WHAT YOU HAVE TO DO: Could you reproduce, from the records below, everything from the line with "C9: 10uF (GND, VX) -> none" down to the line with "R12: 1k (VDD, VMID) -> 3.3k (VDD, VMID)", keeping both of those lines and changing nothing?

(RECORDED INFORMATION Opens)

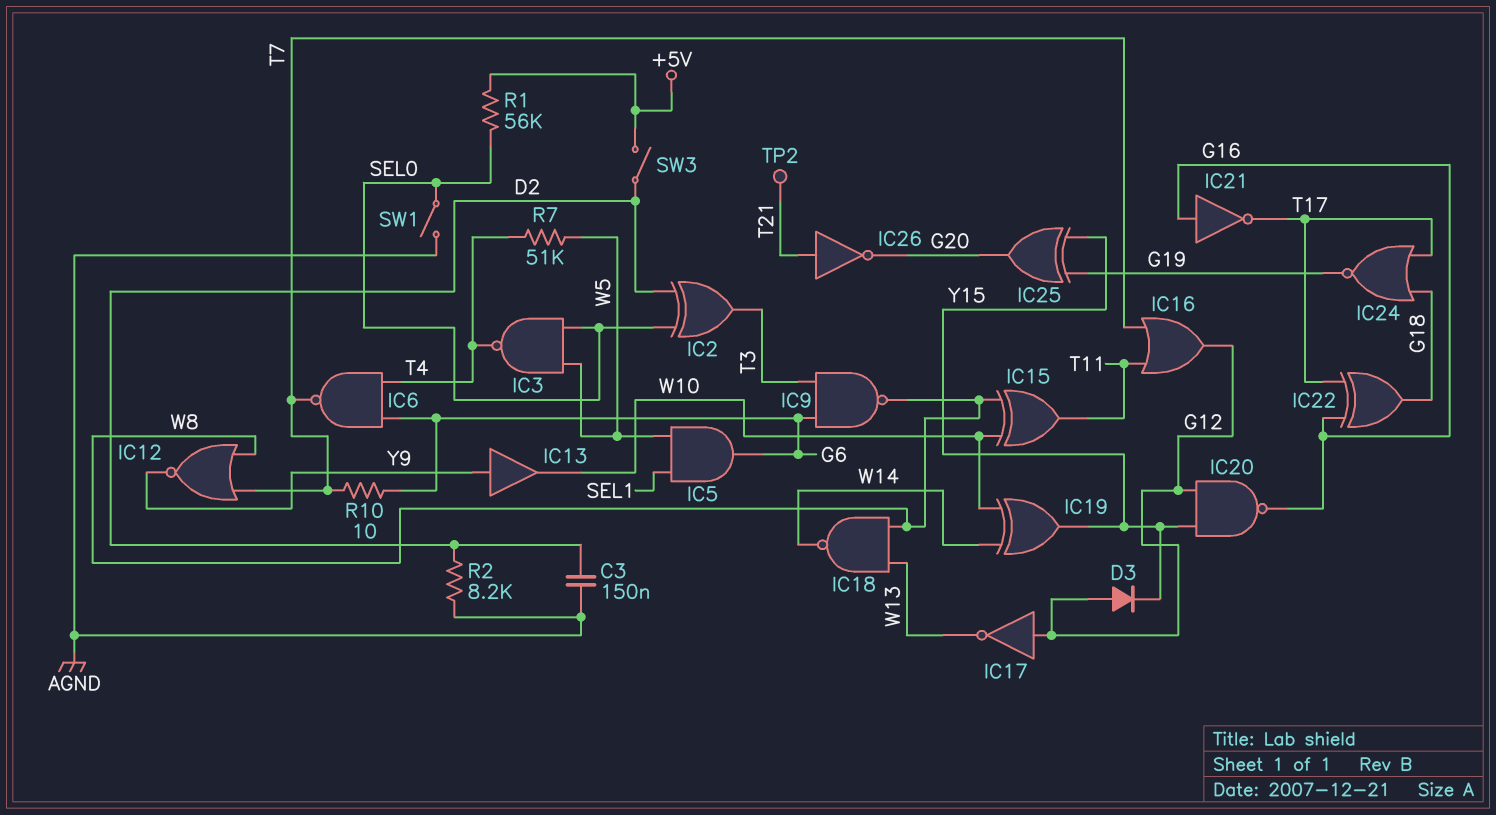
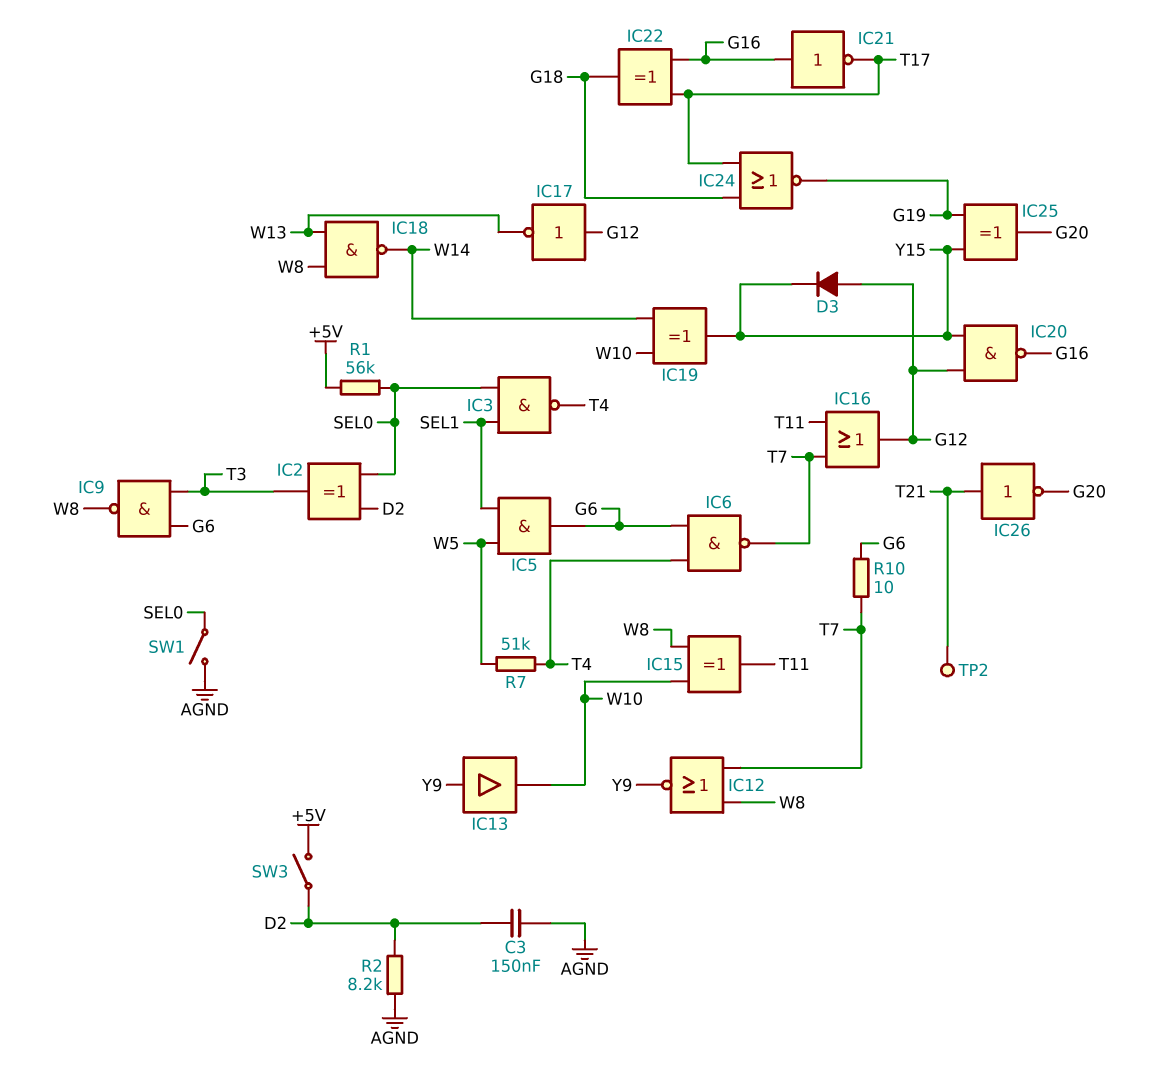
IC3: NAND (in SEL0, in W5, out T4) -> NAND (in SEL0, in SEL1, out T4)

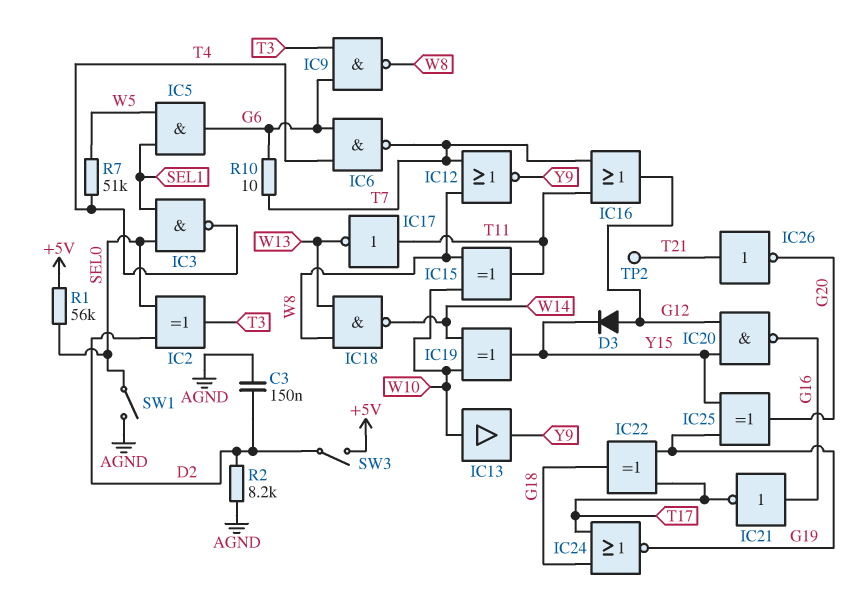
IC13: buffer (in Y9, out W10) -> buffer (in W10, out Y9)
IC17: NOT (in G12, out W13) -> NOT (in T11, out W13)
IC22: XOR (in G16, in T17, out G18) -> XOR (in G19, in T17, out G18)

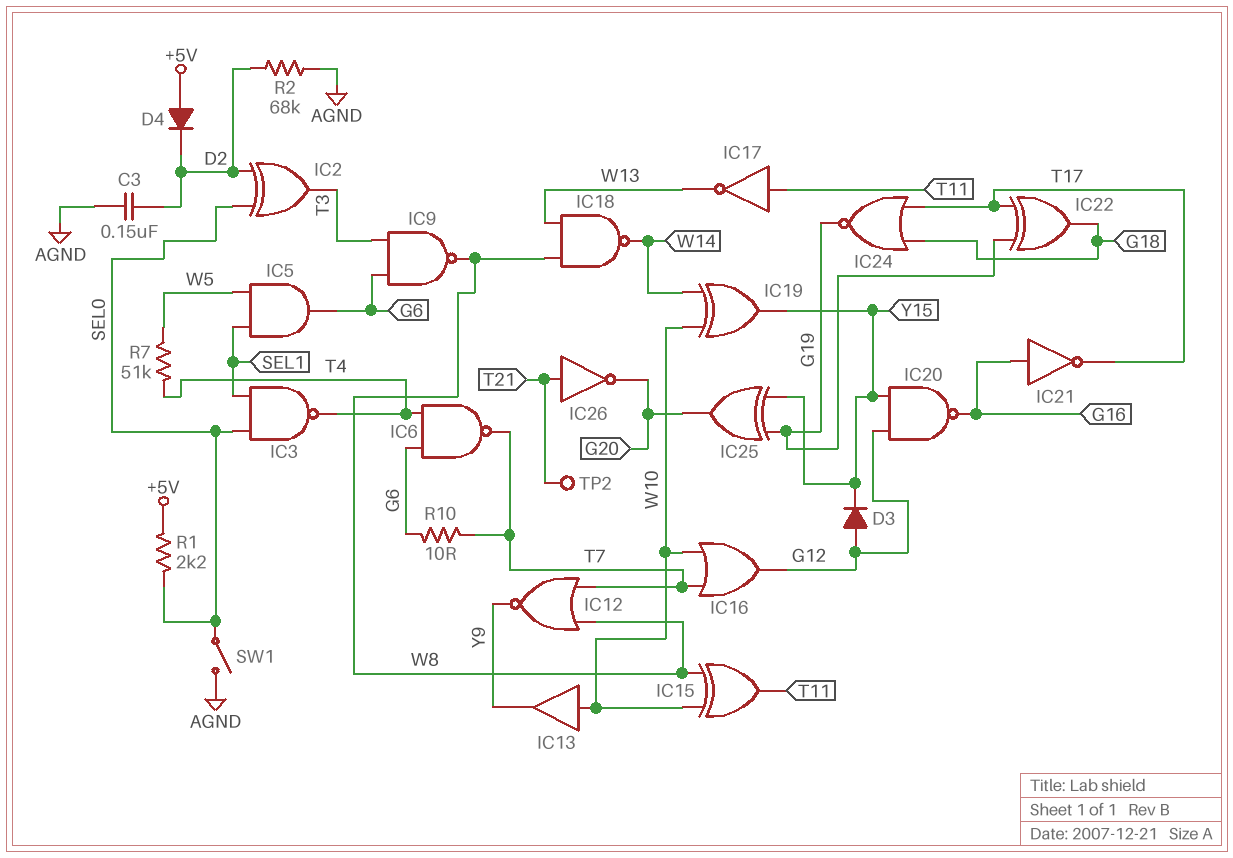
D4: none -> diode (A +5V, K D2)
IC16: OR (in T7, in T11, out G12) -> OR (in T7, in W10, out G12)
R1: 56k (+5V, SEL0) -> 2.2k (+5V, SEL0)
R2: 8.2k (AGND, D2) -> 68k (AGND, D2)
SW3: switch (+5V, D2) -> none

(RECORDED INFORMATION Closes)
(RECORDED INFORMATION Opens)

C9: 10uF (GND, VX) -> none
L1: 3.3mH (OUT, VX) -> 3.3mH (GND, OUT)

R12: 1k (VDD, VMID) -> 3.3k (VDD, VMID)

(RECORDED INFORMATION Closes)

WRITTEN REPLY:
C9: 10uF (GND, VX) -> none
L1: 3.3mH (OUT, VX) -> 3.3mH (GND, OUT)

R12: 1k (VDD, VMID) -> 3.3k (VDD, VMID)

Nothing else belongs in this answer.